Please copy each line below that contains the string "white".

----

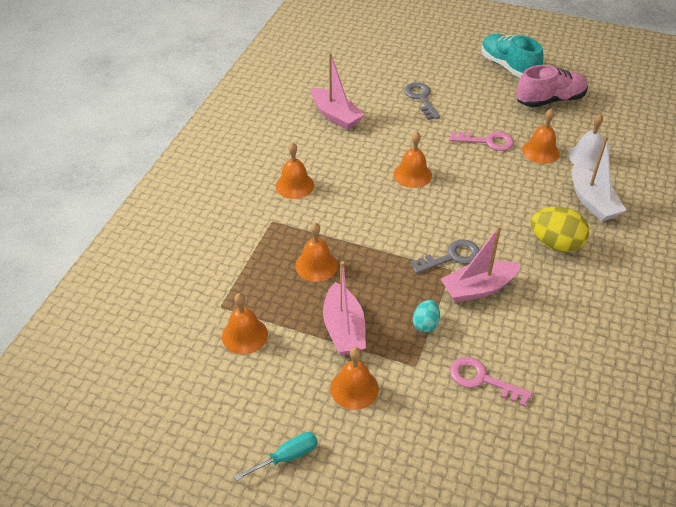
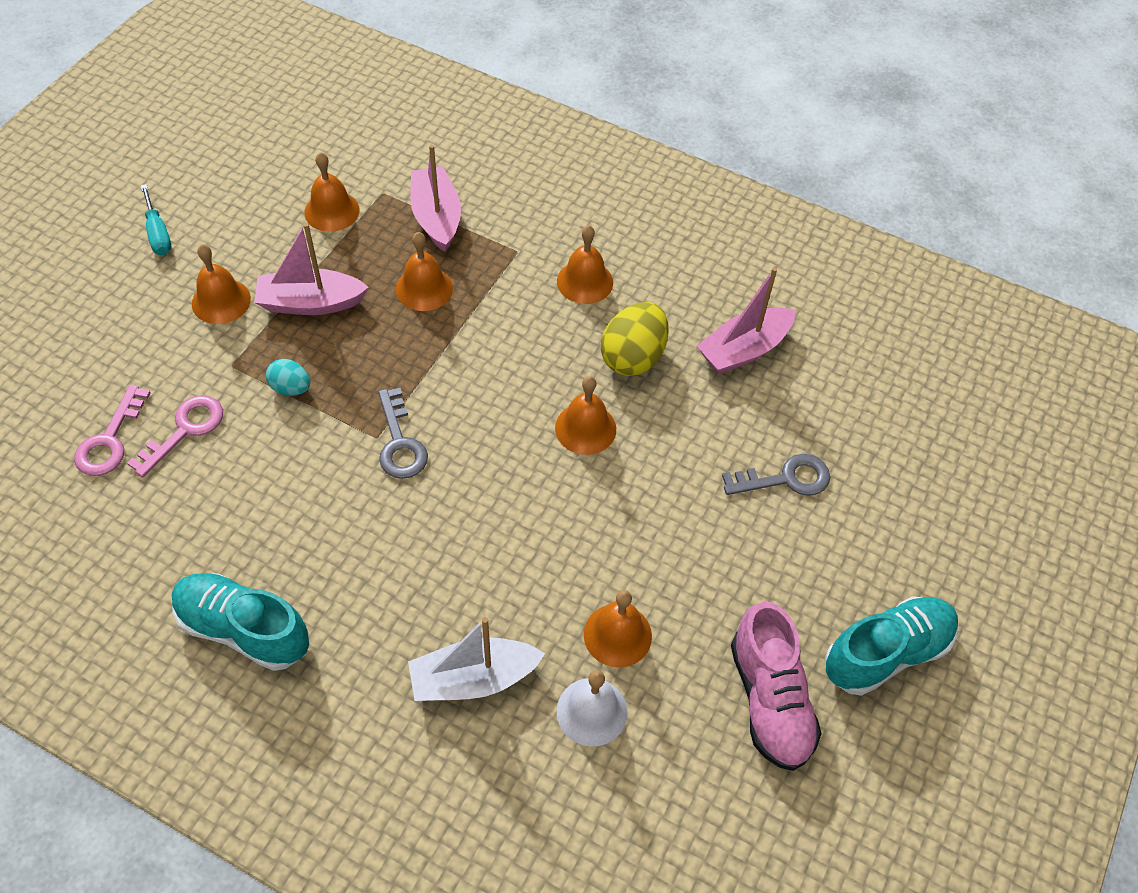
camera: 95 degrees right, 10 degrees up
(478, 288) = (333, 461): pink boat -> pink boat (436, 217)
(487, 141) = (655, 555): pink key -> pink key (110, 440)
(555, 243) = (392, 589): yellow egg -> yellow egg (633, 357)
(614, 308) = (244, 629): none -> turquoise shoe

----

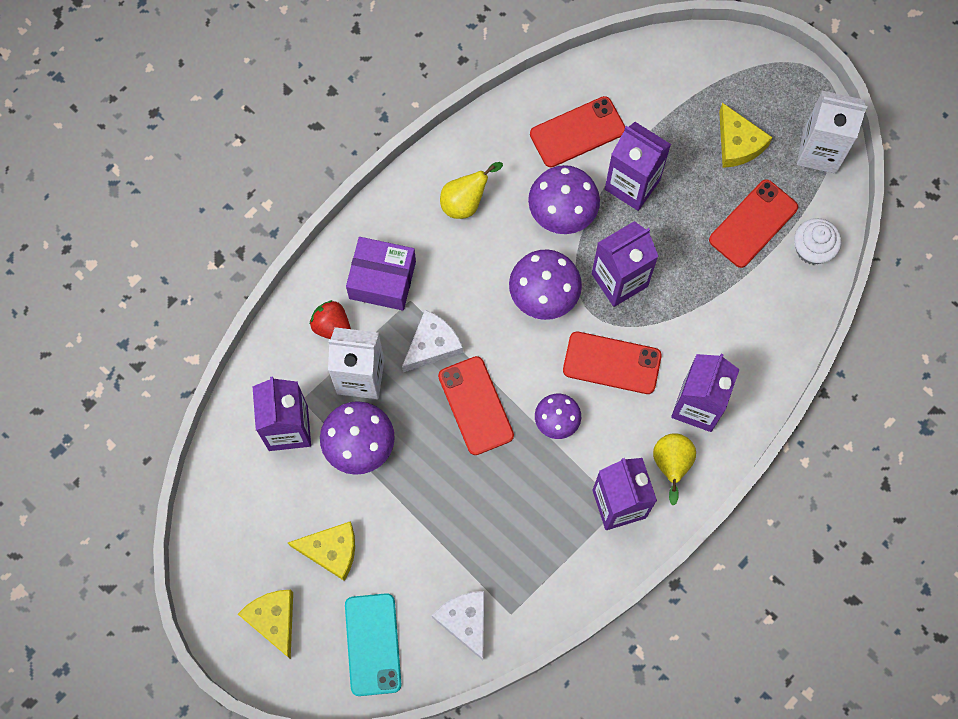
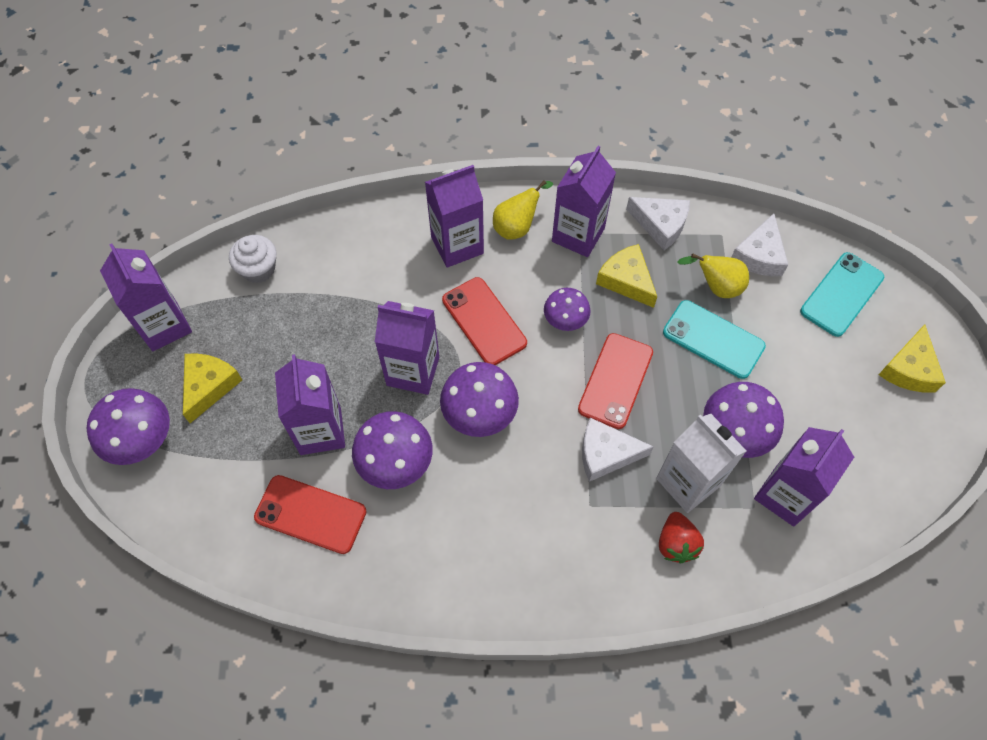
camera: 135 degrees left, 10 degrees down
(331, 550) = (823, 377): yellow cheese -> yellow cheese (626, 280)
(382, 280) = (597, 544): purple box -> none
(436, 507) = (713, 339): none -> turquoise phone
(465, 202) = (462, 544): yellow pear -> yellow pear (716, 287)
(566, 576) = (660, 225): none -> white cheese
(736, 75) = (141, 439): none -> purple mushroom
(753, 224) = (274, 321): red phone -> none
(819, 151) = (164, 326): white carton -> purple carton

----

> [EXERCISE RESULT]
(566, 576) = (660, 225): none -> white cheese
(819, 151) = (164, 326): white carton -> purple carton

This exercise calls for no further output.